[Saved entries]
::::

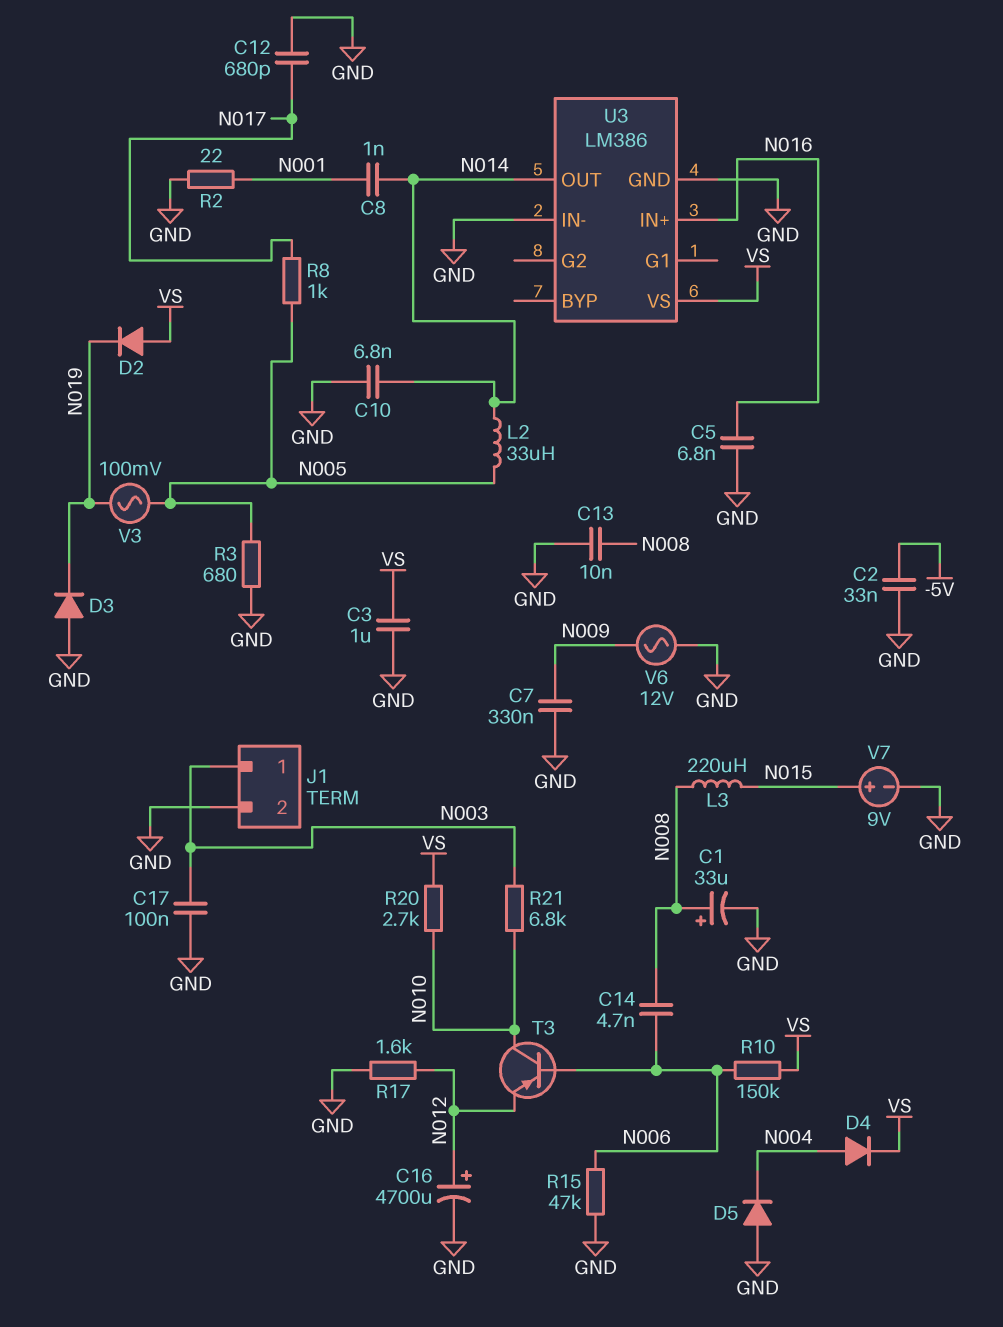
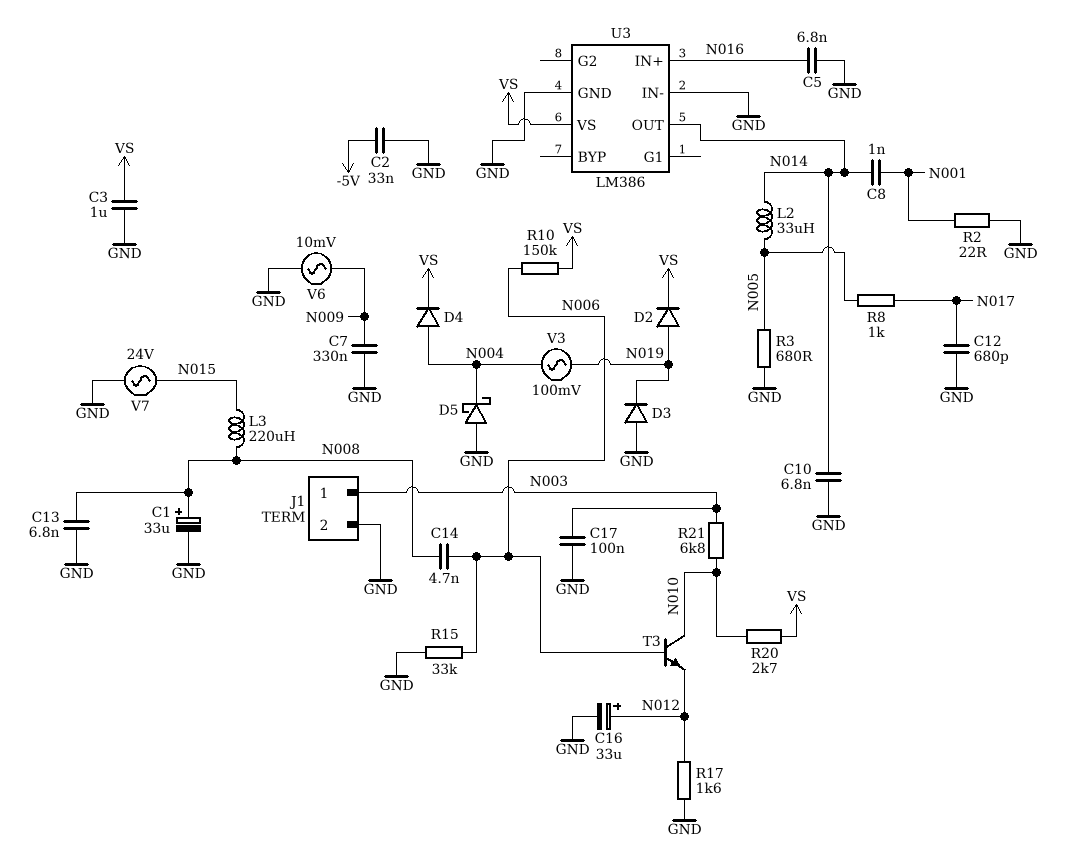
C13: 10nF (GND, N008) -> 6.8nF (GND, N008)
C16: 4700uF (plus N012, minus GND) -> 33uF (plus N012, minus GND)
D2: diode (A VS, K N019) -> diode (A N019, K VS)
D5: diode (A GND, K N004) -> schottky (A GND, K N004)
R15: 47k (GND, N006) -> 33k (GND, N006)
T3: PNP (B N006, C N010, E N012) -> NPN (B N006, C N010, E N012)
V3: AC 100mV (N005, N019) -> AC 100mV (N004, N019)
V6: AC 12V (GND, N009) -> AC 10mV (GND, N009)
V7: 9V (plus N015, minus GND) -> AC 24V (GND, N015)

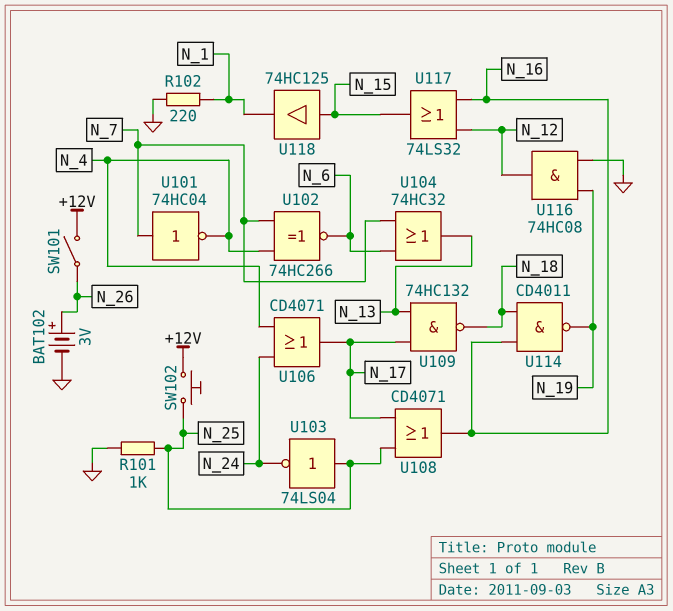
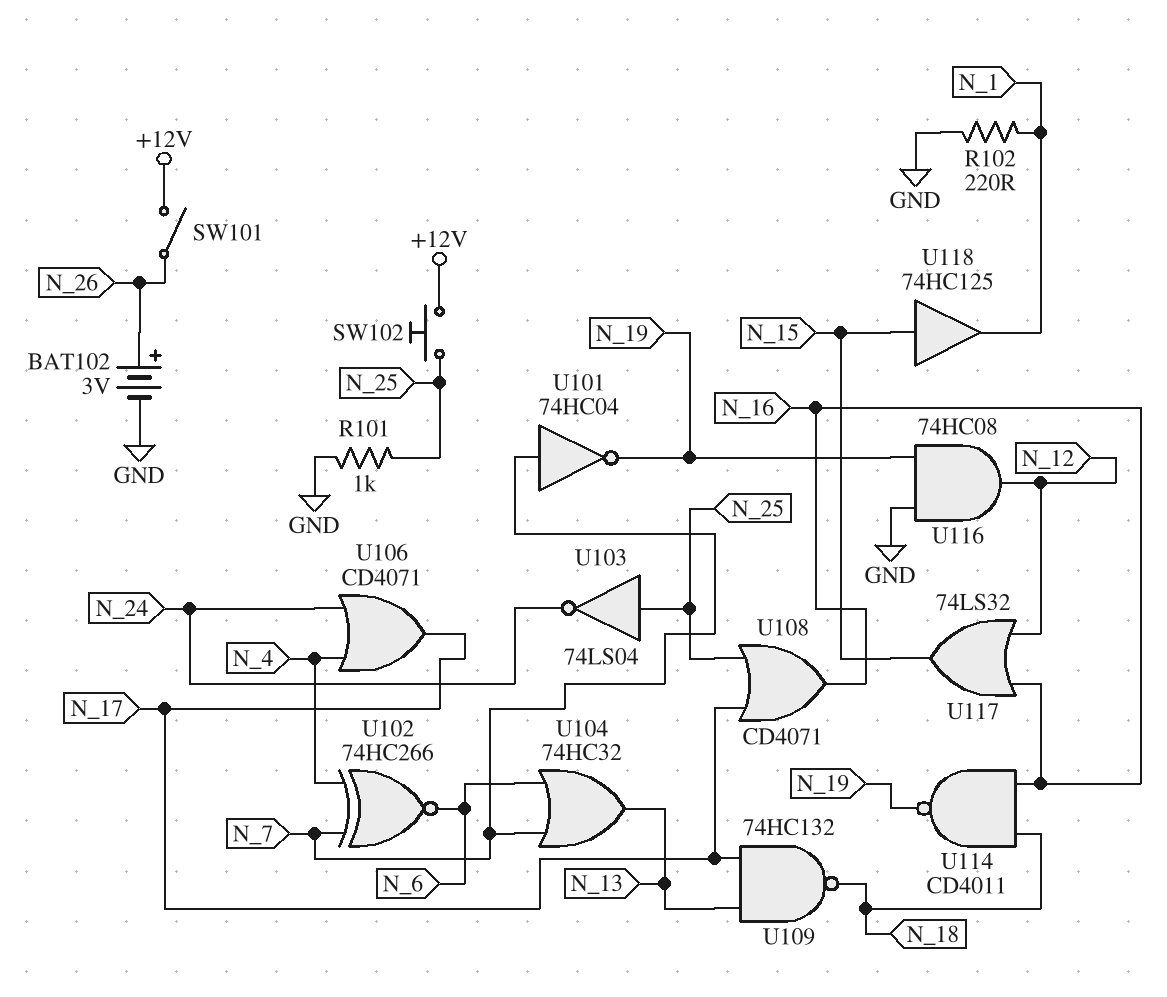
U101: NOT 74HC04 (in N_7, out N_4) -> NOT 74HC04 (in N_7, out N_19)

::::

Could you please return the entries above exactly, minus the pictures?

> [WRITTEN SOLUTION]:
C13: 10nF (GND, N008) -> 6.8nF (GND, N008)
C16: 4700uF (plus N012, minus GND) -> 33uF (plus N012, minus GND)
D2: diode (A VS, K N019) -> diode (A N019, K VS)
D5: diode (A GND, K N004) -> schottky (A GND, K N004)
R15: 47k (GND, N006) -> 33k (GND, N006)
T3: PNP (B N006, C N010, E N012) -> NPN (B N006, C N010, E N012)
V3: AC 100mV (N005, N019) -> AC 100mV (N004, N019)
V6: AC 12V (GND, N009) -> AC 10mV (GND, N009)
V7: 9V (plus N015, minus GND) -> AC 24V (GND, N015)

U101: NOT 74HC04 (in N_7, out N_4) -> NOT 74HC04 (in N_7, out N_19)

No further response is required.